(Stored entries)
● ● ● ● ●

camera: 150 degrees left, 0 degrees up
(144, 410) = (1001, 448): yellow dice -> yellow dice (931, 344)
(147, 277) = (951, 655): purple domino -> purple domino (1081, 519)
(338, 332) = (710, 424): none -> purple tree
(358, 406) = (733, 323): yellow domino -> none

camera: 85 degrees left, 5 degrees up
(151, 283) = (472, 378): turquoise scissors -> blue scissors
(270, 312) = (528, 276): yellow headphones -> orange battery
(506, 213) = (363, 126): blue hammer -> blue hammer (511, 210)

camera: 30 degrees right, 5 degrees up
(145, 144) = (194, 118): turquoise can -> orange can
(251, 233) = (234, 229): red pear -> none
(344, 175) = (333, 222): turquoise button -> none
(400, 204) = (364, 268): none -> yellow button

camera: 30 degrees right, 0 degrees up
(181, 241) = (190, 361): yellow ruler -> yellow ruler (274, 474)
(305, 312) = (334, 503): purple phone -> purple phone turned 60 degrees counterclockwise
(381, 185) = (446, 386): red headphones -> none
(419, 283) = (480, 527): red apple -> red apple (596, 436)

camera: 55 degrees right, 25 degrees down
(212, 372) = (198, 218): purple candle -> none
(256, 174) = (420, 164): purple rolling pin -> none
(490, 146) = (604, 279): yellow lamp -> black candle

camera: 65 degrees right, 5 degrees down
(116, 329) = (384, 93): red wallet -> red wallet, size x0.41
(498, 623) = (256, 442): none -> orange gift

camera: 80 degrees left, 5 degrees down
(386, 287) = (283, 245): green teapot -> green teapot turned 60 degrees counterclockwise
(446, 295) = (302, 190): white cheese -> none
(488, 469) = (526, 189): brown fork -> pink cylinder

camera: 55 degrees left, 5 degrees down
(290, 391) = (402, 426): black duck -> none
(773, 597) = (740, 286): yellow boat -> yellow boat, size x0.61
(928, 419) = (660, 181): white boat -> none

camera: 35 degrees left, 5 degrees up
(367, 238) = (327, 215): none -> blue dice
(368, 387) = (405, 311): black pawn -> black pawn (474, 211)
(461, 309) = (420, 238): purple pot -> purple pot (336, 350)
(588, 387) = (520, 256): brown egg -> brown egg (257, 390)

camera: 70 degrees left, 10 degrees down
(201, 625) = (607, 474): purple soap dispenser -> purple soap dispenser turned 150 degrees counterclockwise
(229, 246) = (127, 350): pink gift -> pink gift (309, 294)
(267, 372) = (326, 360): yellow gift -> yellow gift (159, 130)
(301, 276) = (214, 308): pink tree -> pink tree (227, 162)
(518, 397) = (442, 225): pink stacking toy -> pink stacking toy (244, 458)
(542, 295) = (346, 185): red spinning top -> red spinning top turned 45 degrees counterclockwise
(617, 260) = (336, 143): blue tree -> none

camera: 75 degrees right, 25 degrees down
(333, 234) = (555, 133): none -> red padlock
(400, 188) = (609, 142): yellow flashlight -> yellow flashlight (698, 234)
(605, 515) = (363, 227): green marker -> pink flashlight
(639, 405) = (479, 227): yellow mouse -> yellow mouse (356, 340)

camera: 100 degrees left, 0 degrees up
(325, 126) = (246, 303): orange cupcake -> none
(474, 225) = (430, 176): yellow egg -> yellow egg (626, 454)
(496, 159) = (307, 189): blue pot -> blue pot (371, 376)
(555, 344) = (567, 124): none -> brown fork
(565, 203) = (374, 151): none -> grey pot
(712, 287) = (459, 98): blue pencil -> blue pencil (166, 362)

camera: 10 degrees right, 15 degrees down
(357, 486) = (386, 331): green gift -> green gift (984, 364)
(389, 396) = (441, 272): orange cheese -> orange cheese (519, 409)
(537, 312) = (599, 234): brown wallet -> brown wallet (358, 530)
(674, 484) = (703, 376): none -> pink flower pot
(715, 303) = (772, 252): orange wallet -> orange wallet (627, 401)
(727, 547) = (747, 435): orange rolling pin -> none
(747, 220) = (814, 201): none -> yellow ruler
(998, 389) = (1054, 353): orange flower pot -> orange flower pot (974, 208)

● ● ● ● ●

--- Aim of the task ---
Give the lines from the one containing "(461, 309) = (420, 238): purple" through the end of the entries again, exactly as written and with no other lines.

--- Task output ---
(461, 309) = (420, 238): purple pot -> purple pot (336, 350)
(588, 387) = (520, 256): brown egg -> brown egg (257, 390)

camera: 70 degrees left, 10 degrees down
(201, 625) = (607, 474): purple soap dispenser -> purple soap dispenser turned 150 degrees counterclockwise
(229, 246) = (127, 350): pink gift -> pink gift (309, 294)
(267, 372) = (326, 360): yellow gift -> yellow gift (159, 130)
(301, 276) = (214, 308): pink tree -> pink tree (227, 162)
(518, 397) = (442, 225): pink stacking toy -> pink stacking toy (244, 458)
(542, 295) = (346, 185): red spinning top -> red spinning top turned 45 degrees counterclockwise
(617, 260) = (336, 143): blue tree -> none

camera: 75 degrees right, 25 degrees down
(333, 234) = (555, 133): none -> red padlock
(400, 188) = (609, 142): yellow flashlight -> yellow flashlight (698, 234)
(605, 515) = (363, 227): green marker -> pink flashlight
(639, 405) = (479, 227): yellow mouse -> yellow mouse (356, 340)

camera: 100 degrees left, 0 degrees up
(325, 126) = (246, 303): orange cupcake -> none
(474, 225) = (430, 176): yellow egg -> yellow egg (626, 454)
(496, 159) = (307, 189): blue pot -> blue pot (371, 376)
(555, 344) = (567, 124): none -> brown fork
(565, 203) = (374, 151): none -> grey pot
(712, 287) = (459, 98): blue pencil -> blue pencil (166, 362)

camera: 10 degrees right, 15 degrees down
(357, 486) = (386, 331): green gift -> green gift (984, 364)
(389, 396) = (441, 272): orange cheese -> orange cheese (519, 409)
(537, 312) = (599, 234): brown wallet -> brown wallet (358, 530)
(674, 484) = (703, 376): none -> pink flower pot
(715, 303) = (772, 252): orange wallet -> orange wallet (627, 401)
(727, 547) = (747, 435): orange rolling pin -> none
(747, 220) = (814, 201): none -> yellow ruler
(998, 389) = (1054, 353): orange flower pot -> orange flower pot (974, 208)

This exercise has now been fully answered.